___ Data supplied ___

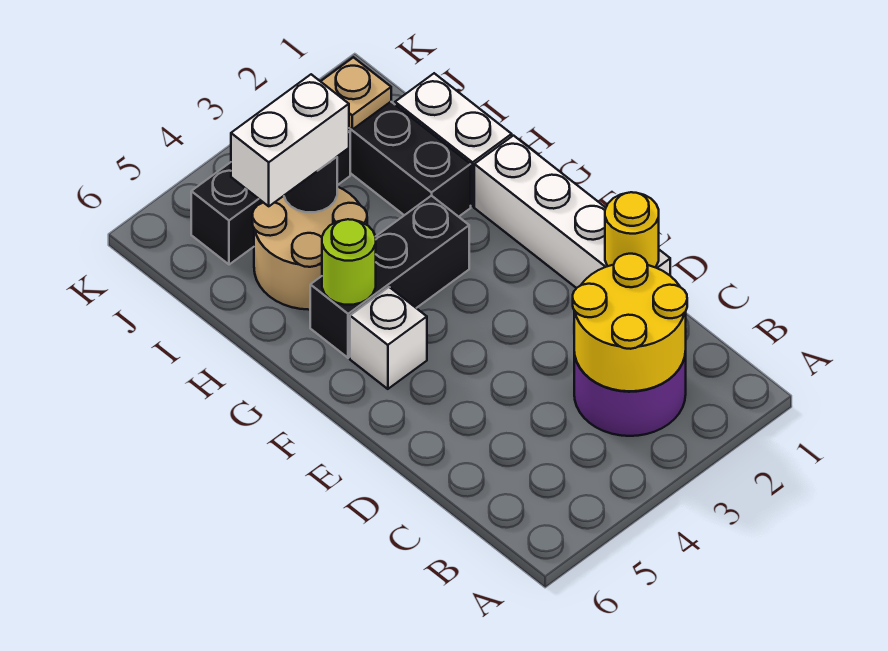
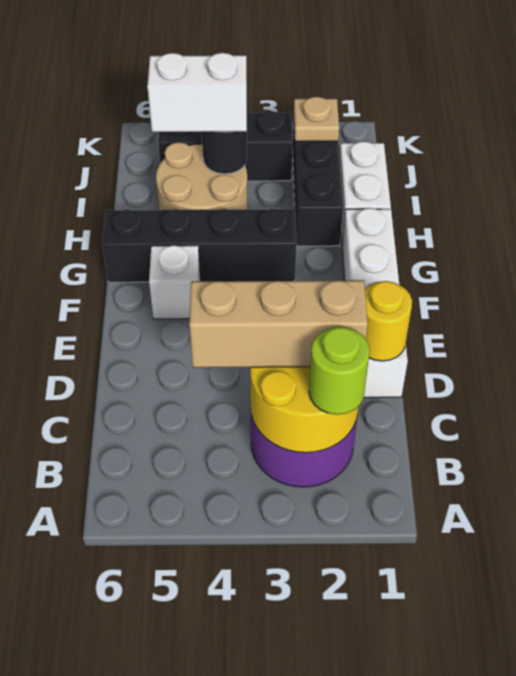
none -> tan 1x3 brick [189,280,368,368]
black 1x3 brick [310,196,469,358] -> black 1x4 brick [102,209,297,282]
lime 1x1 round brick [322,219,376,305] -> lime 1x1 round brick moved to [309,327,370,415]

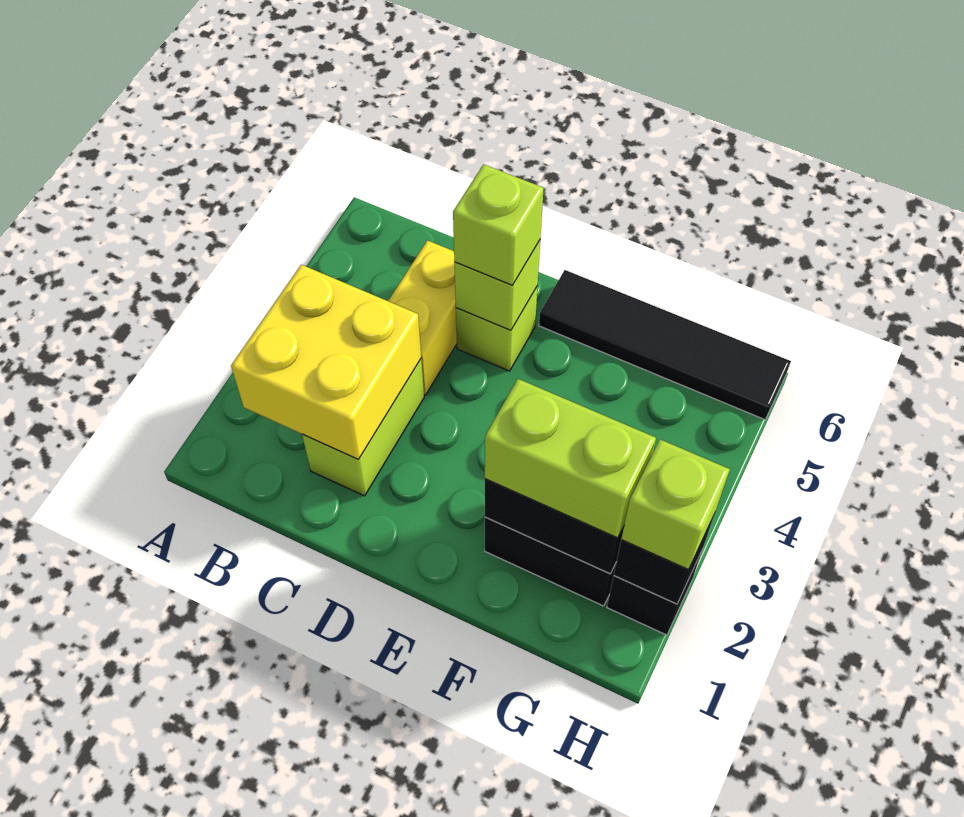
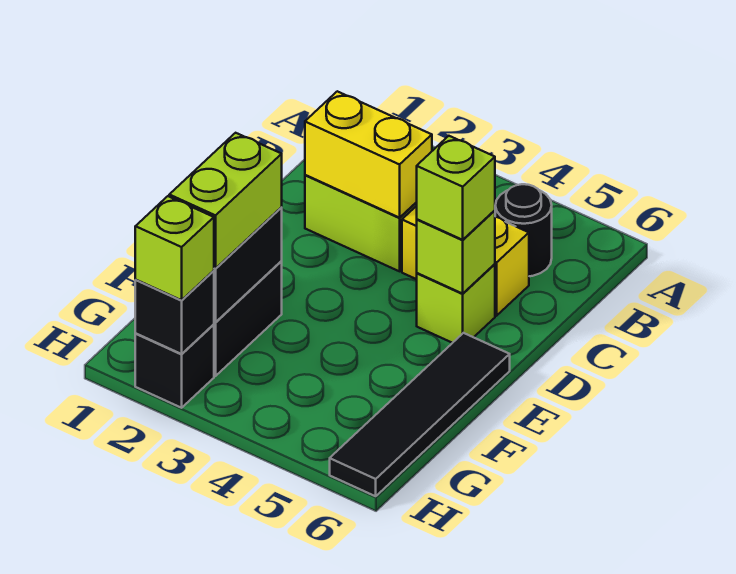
yellow 2x2 brick [231,265,421,459] -> yellow 1x2 brick [305,91,432,218]
none -> black 1x1 round brick [495,184,552,276]

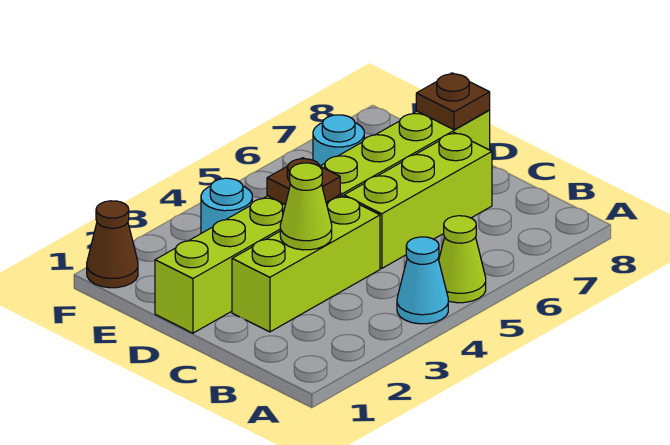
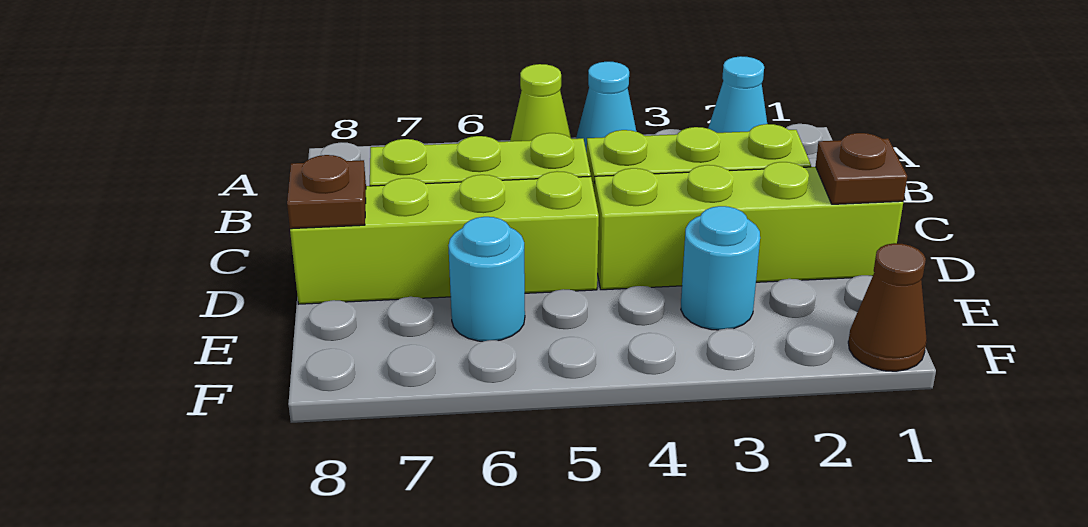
none -> cyan 1x1 cone [708,56,767,133]
lime 1x1 cone [280,163,332,250] -> none
brown 1x1 plate [267,158,340,205] -> brown 1x1 plate moved to [816,133,907,204]

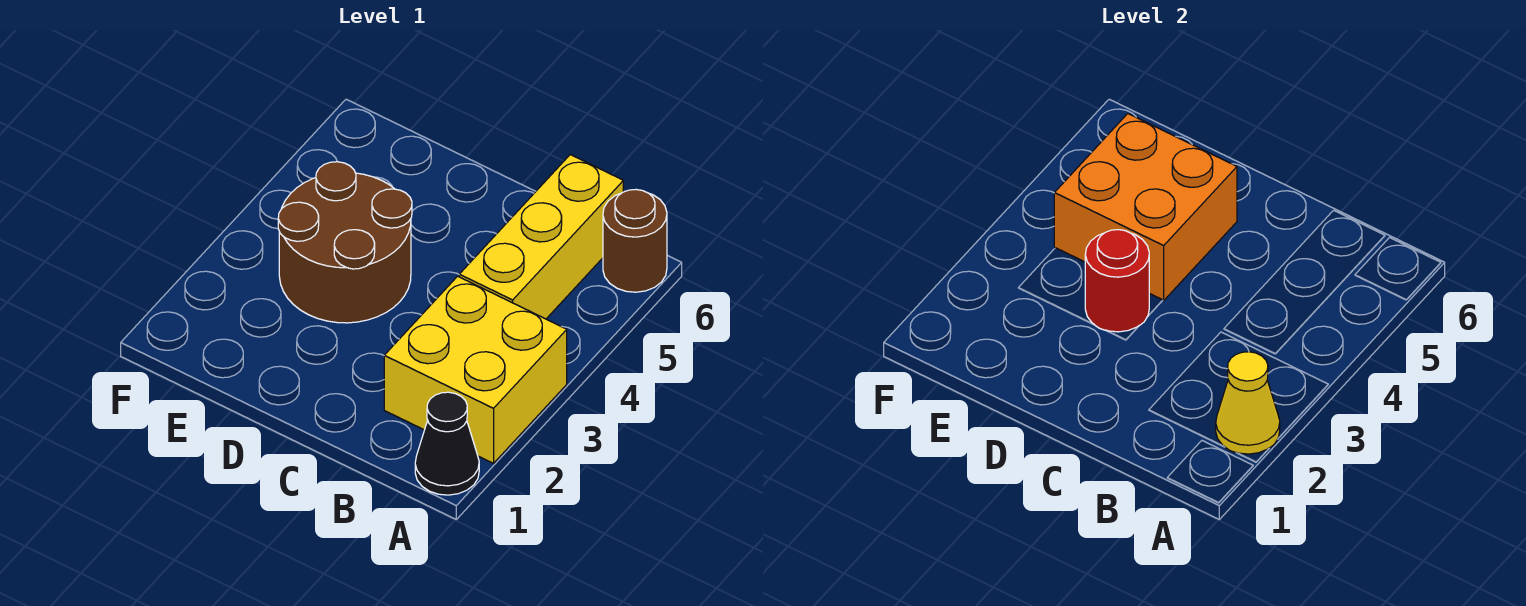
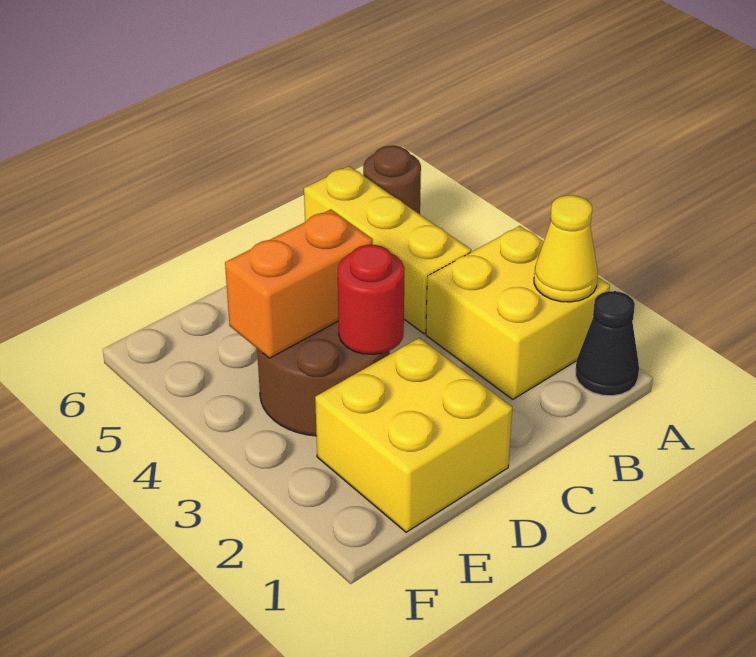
none -> yellow 2x2 brick [315,338,512,532]
orange 2x2 brick [1054,114,1237,301] -> orange 1x2 brick [225,209,373,358]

___

Lines from the records above that hold "lime" are the ones to list.

lime 1x1 round brick [322,219,376,305] -> lime 1x1 round brick moved to [309,327,370,415]
lime 1x1 cone [280,163,332,250] -> none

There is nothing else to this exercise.